___ Records supplied ___

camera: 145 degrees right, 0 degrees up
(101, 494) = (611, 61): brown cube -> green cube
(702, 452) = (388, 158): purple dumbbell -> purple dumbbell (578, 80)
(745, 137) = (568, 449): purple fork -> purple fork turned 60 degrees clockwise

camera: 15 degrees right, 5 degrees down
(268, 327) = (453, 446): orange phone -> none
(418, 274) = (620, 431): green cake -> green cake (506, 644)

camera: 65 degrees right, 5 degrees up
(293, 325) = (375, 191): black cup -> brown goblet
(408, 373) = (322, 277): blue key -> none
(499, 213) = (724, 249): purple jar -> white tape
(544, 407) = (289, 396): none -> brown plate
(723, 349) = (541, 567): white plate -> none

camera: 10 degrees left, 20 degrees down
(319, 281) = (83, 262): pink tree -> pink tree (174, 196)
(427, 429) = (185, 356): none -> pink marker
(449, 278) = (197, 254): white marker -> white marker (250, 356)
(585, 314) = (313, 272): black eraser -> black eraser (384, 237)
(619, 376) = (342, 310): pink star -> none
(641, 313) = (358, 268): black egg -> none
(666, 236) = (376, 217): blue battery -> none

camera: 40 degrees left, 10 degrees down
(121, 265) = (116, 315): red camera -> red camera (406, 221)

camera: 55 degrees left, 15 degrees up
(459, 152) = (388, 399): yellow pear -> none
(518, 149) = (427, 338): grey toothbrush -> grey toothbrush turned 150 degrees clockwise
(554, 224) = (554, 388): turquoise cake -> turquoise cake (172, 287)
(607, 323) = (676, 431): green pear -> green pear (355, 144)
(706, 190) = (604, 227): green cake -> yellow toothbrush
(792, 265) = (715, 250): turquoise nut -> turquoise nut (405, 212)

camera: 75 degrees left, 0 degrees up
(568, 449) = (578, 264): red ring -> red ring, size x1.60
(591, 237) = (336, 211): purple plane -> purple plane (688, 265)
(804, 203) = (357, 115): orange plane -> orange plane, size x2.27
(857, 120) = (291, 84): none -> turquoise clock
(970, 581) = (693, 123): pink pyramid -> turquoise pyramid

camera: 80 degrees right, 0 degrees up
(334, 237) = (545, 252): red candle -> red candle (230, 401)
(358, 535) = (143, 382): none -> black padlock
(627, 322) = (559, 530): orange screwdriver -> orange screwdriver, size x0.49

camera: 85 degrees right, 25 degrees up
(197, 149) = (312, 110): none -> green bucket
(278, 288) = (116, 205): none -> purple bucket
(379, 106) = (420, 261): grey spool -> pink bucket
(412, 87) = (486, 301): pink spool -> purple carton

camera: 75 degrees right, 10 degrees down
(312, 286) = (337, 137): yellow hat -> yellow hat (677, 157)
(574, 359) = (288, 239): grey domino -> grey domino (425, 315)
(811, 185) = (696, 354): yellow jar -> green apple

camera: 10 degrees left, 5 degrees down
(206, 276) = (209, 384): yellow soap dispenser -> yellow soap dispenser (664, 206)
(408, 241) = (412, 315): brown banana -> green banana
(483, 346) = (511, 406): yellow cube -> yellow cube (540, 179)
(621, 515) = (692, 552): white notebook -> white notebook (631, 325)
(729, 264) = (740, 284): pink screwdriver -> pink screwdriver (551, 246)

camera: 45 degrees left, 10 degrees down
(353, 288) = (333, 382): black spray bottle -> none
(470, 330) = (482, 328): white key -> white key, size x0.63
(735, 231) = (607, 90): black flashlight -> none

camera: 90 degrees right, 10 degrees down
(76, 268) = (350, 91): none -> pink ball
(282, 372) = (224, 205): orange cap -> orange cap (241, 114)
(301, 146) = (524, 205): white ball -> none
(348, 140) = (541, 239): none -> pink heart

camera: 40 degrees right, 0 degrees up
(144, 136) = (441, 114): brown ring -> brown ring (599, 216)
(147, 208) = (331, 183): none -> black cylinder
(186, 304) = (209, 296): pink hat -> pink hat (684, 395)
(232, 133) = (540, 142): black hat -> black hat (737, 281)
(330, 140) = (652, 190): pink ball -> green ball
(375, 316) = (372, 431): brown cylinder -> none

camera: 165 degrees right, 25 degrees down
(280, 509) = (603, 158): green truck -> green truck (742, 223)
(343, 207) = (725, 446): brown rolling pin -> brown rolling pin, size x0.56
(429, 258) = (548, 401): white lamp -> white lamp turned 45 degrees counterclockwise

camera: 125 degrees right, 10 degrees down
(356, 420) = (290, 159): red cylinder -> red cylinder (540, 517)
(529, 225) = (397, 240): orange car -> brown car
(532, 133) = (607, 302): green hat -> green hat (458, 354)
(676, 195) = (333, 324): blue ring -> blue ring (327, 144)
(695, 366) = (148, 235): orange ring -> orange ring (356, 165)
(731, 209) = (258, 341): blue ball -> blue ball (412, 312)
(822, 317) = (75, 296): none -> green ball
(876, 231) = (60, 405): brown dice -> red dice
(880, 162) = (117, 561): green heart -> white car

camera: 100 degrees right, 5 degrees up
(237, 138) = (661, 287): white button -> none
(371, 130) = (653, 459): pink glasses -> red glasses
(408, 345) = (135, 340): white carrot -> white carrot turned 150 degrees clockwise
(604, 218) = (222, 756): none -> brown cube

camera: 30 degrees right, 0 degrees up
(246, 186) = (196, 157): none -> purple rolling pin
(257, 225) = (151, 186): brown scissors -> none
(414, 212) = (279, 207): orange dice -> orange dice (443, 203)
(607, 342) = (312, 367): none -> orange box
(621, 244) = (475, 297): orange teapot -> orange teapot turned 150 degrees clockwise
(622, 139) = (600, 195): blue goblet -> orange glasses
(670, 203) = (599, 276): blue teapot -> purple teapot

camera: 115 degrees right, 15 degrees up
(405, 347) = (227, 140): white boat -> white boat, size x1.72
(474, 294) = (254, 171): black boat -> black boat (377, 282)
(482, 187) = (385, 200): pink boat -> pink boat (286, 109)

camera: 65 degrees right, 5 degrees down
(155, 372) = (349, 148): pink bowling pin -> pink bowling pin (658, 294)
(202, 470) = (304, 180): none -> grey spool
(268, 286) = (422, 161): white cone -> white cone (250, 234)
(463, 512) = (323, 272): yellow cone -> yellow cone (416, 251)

___

Required work >> Looking at the records above, return exactly the lines from the line with "camera: 100 degrees right, 5 degrees up" to the line with "(405, 347) = (227, 140): white", both ends included.

Answer to the problem >>
camera: 100 degrees right, 5 degrees up
(237, 138) = (661, 287): white button -> none
(371, 130) = (653, 459): pink glasses -> red glasses
(408, 345) = (135, 340): white carrot -> white carrot turned 150 degrees clockwise
(604, 218) = (222, 756): none -> brown cube

camera: 30 degrees right, 0 degrees up
(246, 186) = (196, 157): none -> purple rolling pin
(257, 225) = (151, 186): brown scissors -> none
(414, 212) = (279, 207): orange dice -> orange dice (443, 203)
(607, 342) = (312, 367): none -> orange box
(621, 244) = (475, 297): orange teapot -> orange teapot turned 150 degrees clockwise
(622, 139) = (600, 195): blue goblet -> orange glasses
(670, 203) = (599, 276): blue teapot -> purple teapot

camera: 115 degrees right, 15 degrees up
(405, 347) = (227, 140): white boat -> white boat, size x1.72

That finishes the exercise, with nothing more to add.